• _SUPPLIED DATA_
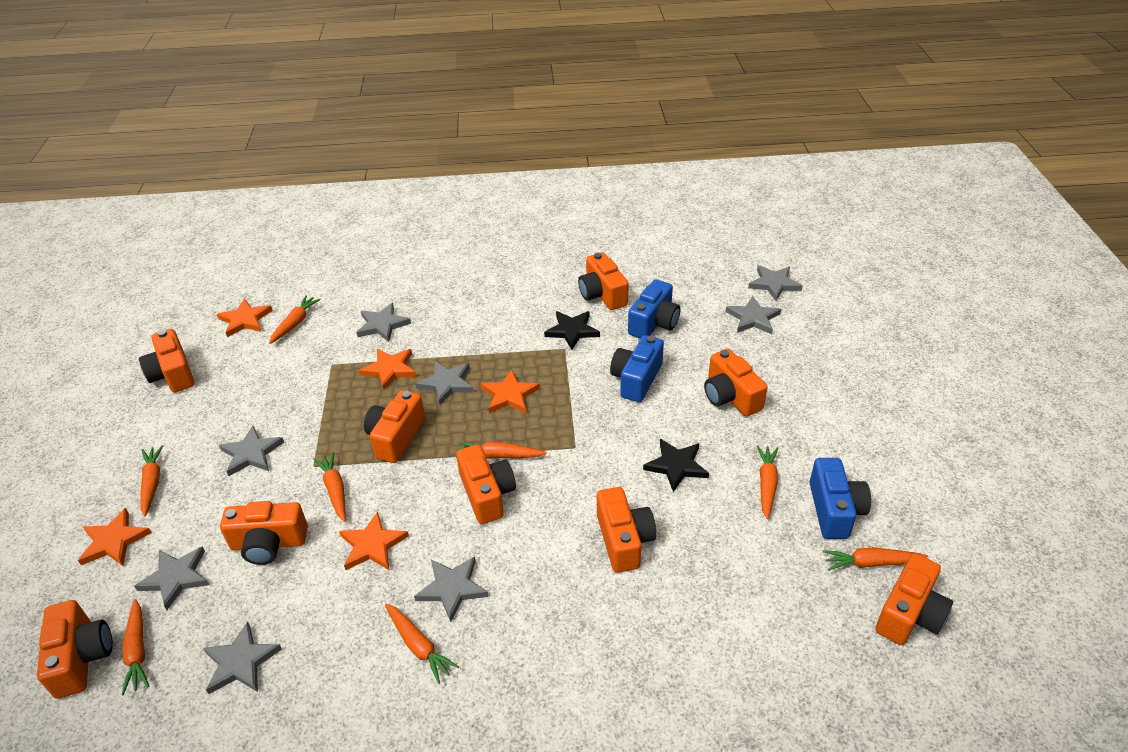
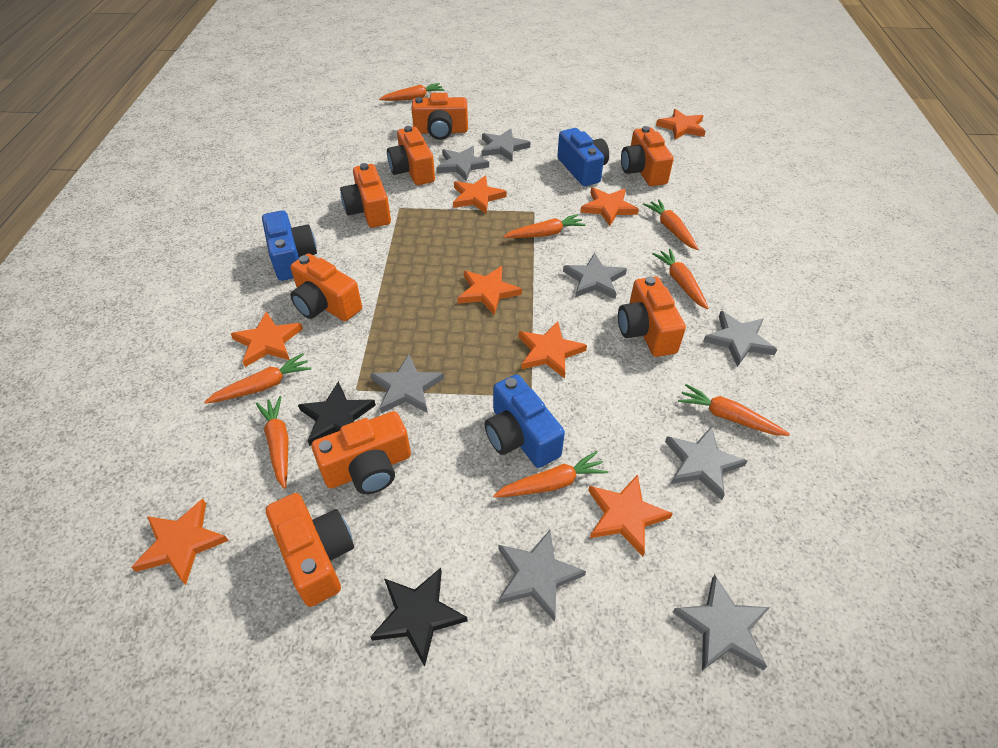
orange camera: [37,600,113,699] [139,329,195,393] [220,501,308,565] [364,390,425,463] [456,444,516,524] [578,253,628,310] [597,487,656,573] [704,349,767,417] [876,553,953,645] = 9 -> [266,493,354,607] [290,254,362,321] [312,411,411,494] [340,163,391,228] [387,126,435,185] [411,93,468,140] [618,276,686,357] [621,126,674,186] = 8
orange star: [78,508,152,566] [217,298,273,337] [339,512,409,570] [359,348,417,390] [481,369,540,413] = 5 -> [131,499,229,585] [231,311,303,367] [453,176,507,214] [458,266,522,316] [519,321,587,378] [580,187,639,226] [588,475,673,556] [656,109,706,140] = 8

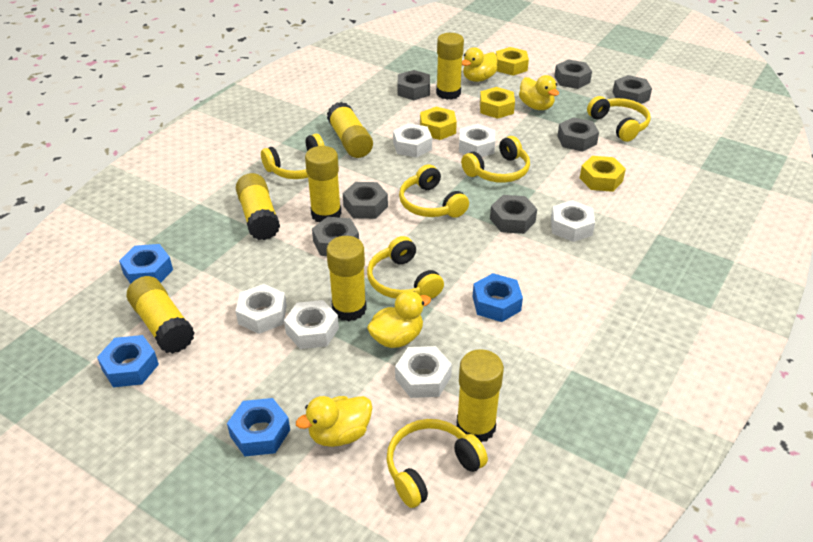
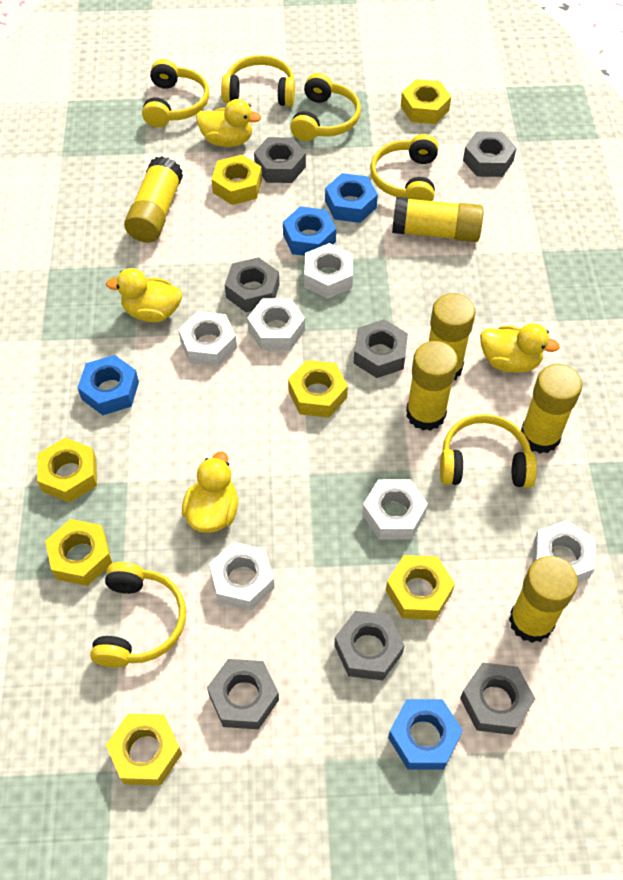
yellow glue stick: [127,276,195,354] [236,173,280,240] [305,146,341,223] [326,236,367,322] [327,102,373,158] [436,33,464,100] [457,349,504,442] = 7 -> [124,156,183,243] [392,197,484,242] [406,341,458,431] [429,293,476,380] [509,556,578,643] [521,364,582,453] = 6
yellow nut: [420,107,457,140] [480,87,515,119] [496,47,529,76] [580,156,626,192] = 4 -> [37,438,97,503] [45,519,112,586] [106,714,182,786] [211,155,262,205] [288,360,348,418] [386,555,455,620] [401,79,451,124] = 7

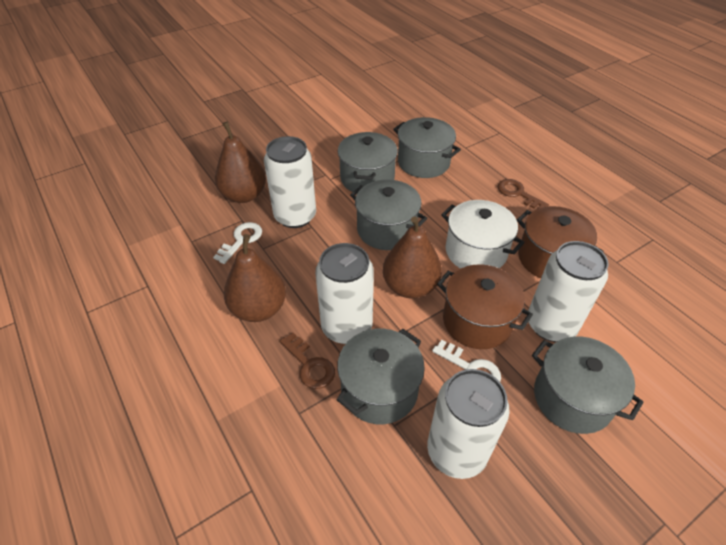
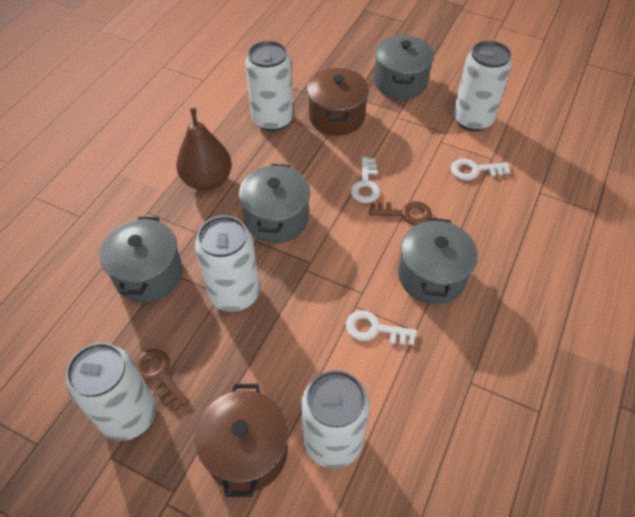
brown pear: [215,121,266,203] [224,234,286,322] [383,216,442,298] = 3 -> [176,108,232,191] = 1
grey pot: [337,329,425,424] [338,132,398,192] [350,180,427,250] [393,117,461,178] [532,336,644,434] = 5 -> [100,217,183,303] [239,164,310,243] [374,35,434,99] [398,217,478,304] = 4
white can: [264,136,316,228] [315,243,374,344] [427,369,510,479] [528,241,609,342] = 4 -> [66,343,156,441] [195,215,260,312] [245,41,293,131] [301,370,370,468] [453,41,512,131] = 5
white key: [213,222,262,264] [432,340,501,382] = 2 -> [346,310,417,345] [351,157,380,203] [451,158,510,180] = 3
white pot: [441,200,525,269] = 1 -> none = 0

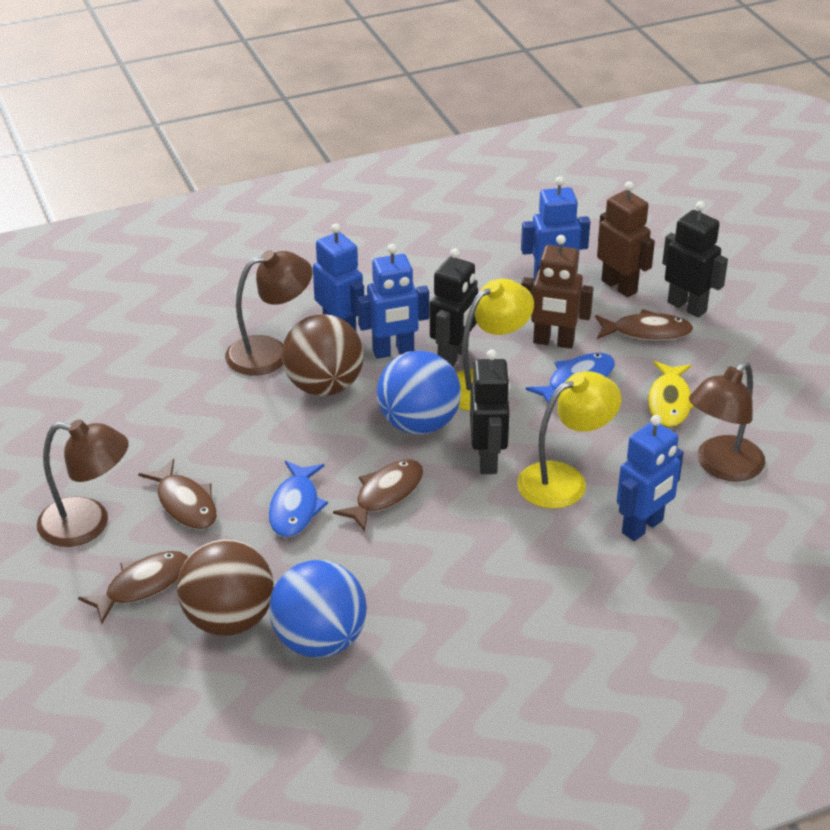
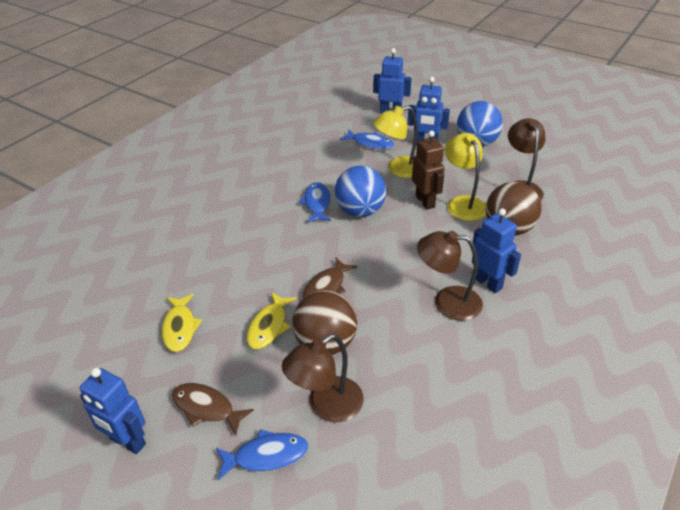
black robot: [430,248,478,367] [470,349,511,474] [662,201,728,318] = 3 -> none = 0
blue fish: [269,461,328,537] [526,353,615,403] = 2 -> [216,430,308,480] [299,182,331,222] [340,130,394,150] = 3
brown fish: [78,551,188,624] [138,458,217,530] [333,460,423,532] [595,309,693,341] = 4 -> [172,383,254,436] [302,258,358,298] = 2
brown robot: [521,235,593,349] [597,181,655,297] = 2 -> [412,131,445,210] = 1
yellow fish: [648,361,694,427] = 1 -> [162,294,202,352] [246,292,297,349] = 2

• _REQUIRED ACTION_
Could the data above be returned in full, exactly, with every image left out?

• _RESULT OF THIS TASK_
orange camera: [37,600,113,699] [139,329,195,393] [220,501,308,565] [364,390,425,463] [456,444,516,524] [578,253,628,310] [597,487,656,573] [704,349,767,417] [876,553,953,645] = 9 -> [266,493,354,607] [290,254,362,321] [312,411,411,494] [340,163,391,228] [387,126,435,185] [411,93,468,140] [618,276,686,357] [621,126,674,186] = 8
orange star: [78,508,152,566] [217,298,273,337] [339,512,409,570] [359,348,417,390] [481,369,540,413] = 5 -> [131,499,229,585] [231,311,303,367] [453,176,507,214] [458,266,522,316] [519,321,587,378] [580,187,639,226] [588,475,673,556] [656,109,706,140] = 8

yellow glue stick: [127,276,195,354] [236,173,280,240] [305,146,341,223] [326,236,367,322] [327,102,373,158] [436,33,464,100] [457,349,504,442] = 7 -> [124,156,183,243] [392,197,484,242] [406,341,458,431] [429,293,476,380] [509,556,578,643] [521,364,582,453] = 6
yellow nut: [420,107,457,140] [480,87,515,119] [496,47,529,76] [580,156,626,192] = 4 -> [37,438,97,503] [45,519,112,586] [106,714,182,786] [211,155,262,205] [288,360,348,418] [386,555,455,620] [401,79,451,124] = 7

brown pear: [215,121,266,203] [224,234,286,322] [383,216,442,298] = 3 -> [176,108,232,191] = 1
grey pot: [337,329,425,424] [338,132,398,192] [350,180,427,250] [393,117,461,178] [532,336,644,434] = 5 -> [100,217,183,303] [239,164,310,243] [374,35,434,99] [398,217,478,304] = 4
white can: [264,136,316,228] [315,243,374,344] [427,369,510,479] [528,241,609,342] = 4 -> [66,343,156,441] [195,215,260,312] [245,41,293,131] [301,370,370,468] [453,41,512,131] = 5
white key: [213,222,262,264] [432,340,501,382] = 2 -> [346,310,417,345] [351,157,380,203] [451,158,510,180] = 3
white pot: [441,200,525,269] = 1 -> none = 0

black robot: [430,248,478,367] [470,349,511,474] [662,201,728,318] = 3 -> none = 0
blue fish: [269,461,328,537] [526,353,615,403] = 2 -> [216,430,308,480] [299,182,331,222] [340,130,394,150] = 3
brown fish: [78,551,188,624] [138,458,217,530] [333,460,423,532] [595,309,693,341] = 4 -> [172,383,254,436] [302,258,358,298] = 2
brown robot: [521,235,593,349] [597,181,655,297] = 2 -> [412,131,445,210] = 1
yellow fish: [648,361,694,427] = 1 -> [162,294,202,352] [246,292,297,349] = 2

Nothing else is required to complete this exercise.